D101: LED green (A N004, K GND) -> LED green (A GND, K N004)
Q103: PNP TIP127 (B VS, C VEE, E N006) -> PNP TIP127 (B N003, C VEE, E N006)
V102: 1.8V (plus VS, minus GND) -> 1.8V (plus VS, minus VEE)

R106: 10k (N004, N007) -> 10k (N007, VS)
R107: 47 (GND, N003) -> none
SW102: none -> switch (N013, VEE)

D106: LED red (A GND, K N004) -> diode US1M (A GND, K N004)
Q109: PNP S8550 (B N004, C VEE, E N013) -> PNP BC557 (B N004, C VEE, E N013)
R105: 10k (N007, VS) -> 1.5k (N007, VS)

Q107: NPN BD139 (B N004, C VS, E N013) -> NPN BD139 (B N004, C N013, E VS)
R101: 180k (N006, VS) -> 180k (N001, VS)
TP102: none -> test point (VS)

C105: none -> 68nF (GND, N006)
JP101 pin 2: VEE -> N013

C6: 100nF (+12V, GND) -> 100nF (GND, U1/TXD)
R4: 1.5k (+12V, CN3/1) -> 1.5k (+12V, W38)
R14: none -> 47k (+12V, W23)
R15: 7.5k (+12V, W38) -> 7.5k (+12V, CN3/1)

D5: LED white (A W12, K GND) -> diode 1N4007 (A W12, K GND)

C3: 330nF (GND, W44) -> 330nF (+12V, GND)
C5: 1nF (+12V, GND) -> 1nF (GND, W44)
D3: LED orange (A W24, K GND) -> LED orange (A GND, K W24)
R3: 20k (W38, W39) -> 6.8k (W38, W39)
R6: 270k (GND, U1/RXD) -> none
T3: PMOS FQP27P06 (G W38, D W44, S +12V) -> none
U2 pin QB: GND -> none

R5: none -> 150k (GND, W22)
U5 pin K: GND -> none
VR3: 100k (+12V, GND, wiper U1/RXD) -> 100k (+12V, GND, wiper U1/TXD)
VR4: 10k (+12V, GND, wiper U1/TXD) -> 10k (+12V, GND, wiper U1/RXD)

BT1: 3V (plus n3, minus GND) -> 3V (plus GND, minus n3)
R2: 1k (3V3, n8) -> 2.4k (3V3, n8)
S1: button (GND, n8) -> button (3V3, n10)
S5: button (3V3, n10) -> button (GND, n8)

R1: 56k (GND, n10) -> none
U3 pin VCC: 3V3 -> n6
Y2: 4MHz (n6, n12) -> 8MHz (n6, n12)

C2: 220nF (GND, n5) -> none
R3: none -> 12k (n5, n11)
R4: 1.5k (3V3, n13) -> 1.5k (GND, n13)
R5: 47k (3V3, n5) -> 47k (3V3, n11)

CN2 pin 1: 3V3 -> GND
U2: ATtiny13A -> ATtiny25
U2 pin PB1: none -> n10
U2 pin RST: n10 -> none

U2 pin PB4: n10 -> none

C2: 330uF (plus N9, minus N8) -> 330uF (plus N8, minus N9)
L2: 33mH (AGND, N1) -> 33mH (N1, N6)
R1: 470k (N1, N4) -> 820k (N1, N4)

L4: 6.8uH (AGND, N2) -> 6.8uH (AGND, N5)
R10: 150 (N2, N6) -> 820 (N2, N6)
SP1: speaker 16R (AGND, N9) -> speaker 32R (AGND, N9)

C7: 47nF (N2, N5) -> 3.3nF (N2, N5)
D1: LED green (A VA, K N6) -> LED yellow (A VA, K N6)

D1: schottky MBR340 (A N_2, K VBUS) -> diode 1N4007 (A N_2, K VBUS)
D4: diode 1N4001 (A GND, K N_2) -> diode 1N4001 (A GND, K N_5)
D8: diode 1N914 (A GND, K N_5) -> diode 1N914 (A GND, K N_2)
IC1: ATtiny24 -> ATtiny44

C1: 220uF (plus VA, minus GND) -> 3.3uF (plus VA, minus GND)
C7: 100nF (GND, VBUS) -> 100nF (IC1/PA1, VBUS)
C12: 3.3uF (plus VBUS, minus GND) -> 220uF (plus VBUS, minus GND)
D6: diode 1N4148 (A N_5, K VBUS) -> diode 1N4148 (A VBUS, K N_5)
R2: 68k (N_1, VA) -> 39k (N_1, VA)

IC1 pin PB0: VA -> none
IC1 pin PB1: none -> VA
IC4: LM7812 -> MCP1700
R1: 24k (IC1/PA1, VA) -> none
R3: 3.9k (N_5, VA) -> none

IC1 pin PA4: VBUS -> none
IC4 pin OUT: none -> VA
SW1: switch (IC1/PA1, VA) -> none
═══
Every entry should be transcribed exactly, with nothing omitted.

D101: LED green (A N004, K GND) -> LED green (A GND, K N004)
Q103: PNP TIP127 (B VS, C VEE, E N006) -> PNP TIP127 (B N003, C VEE, E N006)
V102: 1.8V (plus VS, minus GND) -> 1.8V (plus VS, minus VEE)

R106: 10k (N004, N007) -> 10k (N007, VS)
R107: 47 (GND, N003) -> none
SW102: none -> switch (N013, VEE)

D106: LED red (A GND, K N004) -> diode US1M (A GND, K N004)
Q109: PNP S8550 (B N004, C VEE, E N013) -> PNP BC557 (B N004, C VEE, E N013)
R105: 10k (N007, VS) -> 1.5k (N007, VS)

Q107: NPN BD139 (B N004, C VS, E N013) -> NPN BD139 (B N004, C N013, E VS)
R101: 180k (N006, VS) -> 180k (N001, VS)
TP102: none -> test point (VS)

C105: none -> 68nF (GND, N006)
JP101 pin 2: VEE -> N013

C6: 100nF (+12V, GND) -> 100nF (GND, U1/TXD)
R4: 1.5k (+12V, CN3/1) -> 1.5k (+12V, W38)
R14: none -> 47k (+12V, W23)
R15: 7.5k (+12V, W38) -> 7.5k (+12V, CN3/1)

D5: LED white (A W12, K GND) -> diode 1N4007 (A W12, K GND)

C3: 330nF (GND, W44) -> 330nF (+12V, GND)
C5: 1nF (+12V, GND) -> 1nF (GND, W44)
D3: LED orange (A W24, K GND) -> LED orange (A GND, K W24)
R3: 20k (W38, W39) -> 6.8k (W38, W39)
R6: 270k (GND, U1/RXD) -> none
T3: PMOS FQP27P06 (G W38, D W44, S +12V) -> none
U2 pin QB: GND -> none

R5: none -> 150k (GND, W22)
U5 pin K: GND -> none
VR3: 100k (+12V, GND, wiper U1/RXD) -> 100k (+12V, GND, wiper U1/TXD)
VR4: 10k (+12V, GND, wiper U1/TXD) -> 10k (+12V, GND, wiper U1/RXD)

BT1: 3V (plus n3, minus GND) -> 3V (plus GND, minus n3)
R2: 1k (3V3, n8) -> 2.4k (3V3, n8)
S1: button (GND, n8) -> button (3V3, n10)
S5: button (3V3, n10) -> button (GND, n8)

R1: 56k (GND, n10) -> none
U3 pin VCC: 3V3 -> n6
Y2: 4MHz (n6, n12) -> 8MHz (n6, n12)

C2: 220nF (GND, n5) -> none
R3: none -> 12k (n5, n11)
R4: 1.5k (3V3, n13) -> 1.5k (GND, n13)
R5: 47k (3V3, n5) -> 47k (3V3, n11)

CN2 pin 1: 3V3 -> GND
U2: ATtiny13A -> ATtiny25
U2 pin PB1: none -> n10
U2 pin RST: n10 -> none

U2 pin PB4: n10 -> none

C2: 330uF (plus N9, minus N8) -> 330uF (plus N8, minus N9)
L2: 33mH (AGND, N1) -> 33mH (N1, N6)
R1: 470k (N1, N4) -> 820k (N1, N4)

L4: 6.8uH (AGND, N2) -> 6.8uH (AGND, N5)
R10: 150 (N2, N6) -> 820 (N2, N6)
SP1: speaker 16R (AGND, N9) -> speaker 32R (AGND, N9)

C7: 47nF (N2, N5) -> 3.3nF (N2, N5)
D1: LED green (A VA, K N6) -> LED yellow (A VA, K N6)

D1: schottky MBR340 (A N_2, K VBUS) -> diode 1N4007 (A N_2, K VBUS)
D4: diode 1N4001 (A GND, K N_2) -> diode 1N4001 (A GND, K N_5)
D8: diode 1N914 (A GND, K N_5) -> diode 1N914 (A GND, K N_2)
IC1: ATtiny24 -> ATtiny44

C1: 220uF (plus VA, minus GND) -> 3.3uF (plus VA, minus GND)
C7: 100nF (GND, VBUS) -> 100nF (IC1/PA1, VBUS)
C12: 3.3uF (plus VBUS, minus GND) -> 220uF (plus VBUS, minus GND)
D6: diode 1N4148 (A N_5, K VBUS) -> diode 1N4148 (A VBUS, K N_5)
R2: 68k (N_1, VA) -> 39k (N_1, VA)

IC1 pin PB0: VA -> none
IC1 pin PB1: none -> VA
IC4: LM7812 -> MCP1700
R1: 24k (IC1/PA1, VA) -> none
R3: 3.9k (N_5, VA) -> none

IC1 pin PA4: VBUS -> none
IC4 pin OUT: none -> VA
SW1: switch (IC1/PA1, VA) -> none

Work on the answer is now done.